The problem:
Please write out the whole listing that follows exactly; the pictures stay out.
======== Stored data
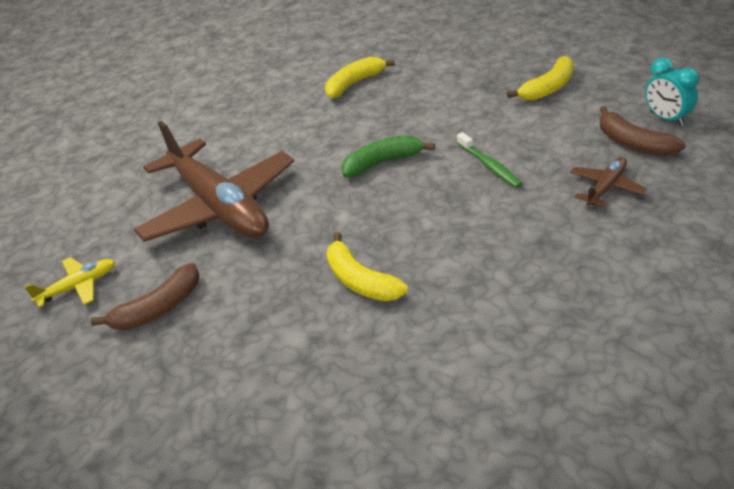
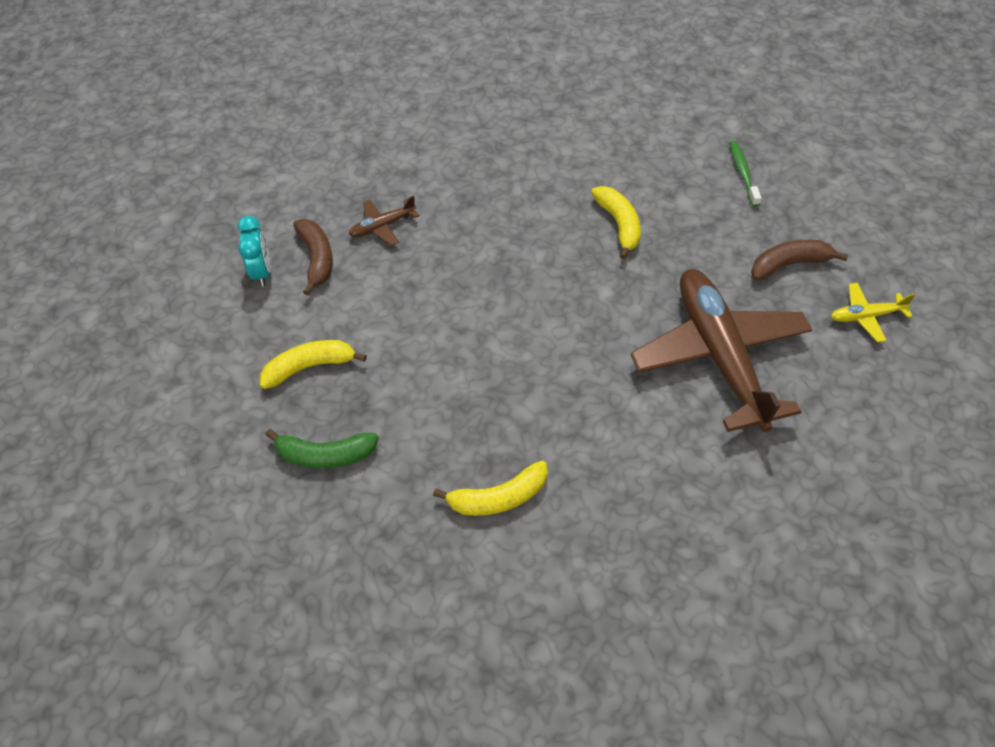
camera: 160 degrees left, 15 degrees up
(382, 163) = (538, 340): green banana -> green banana (325, 455)
(489, 166) = (448, 290): green toothbrush -> green toothbrush (743, 173)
================
Result of this task:
camera: 160 degrees left, 15 degrees up
(382, 163) = (538, 340): green banana -> green banana (325, 455)
(489, 166) = (448, 290): green toothbrush -> green toothbrush (743, 173)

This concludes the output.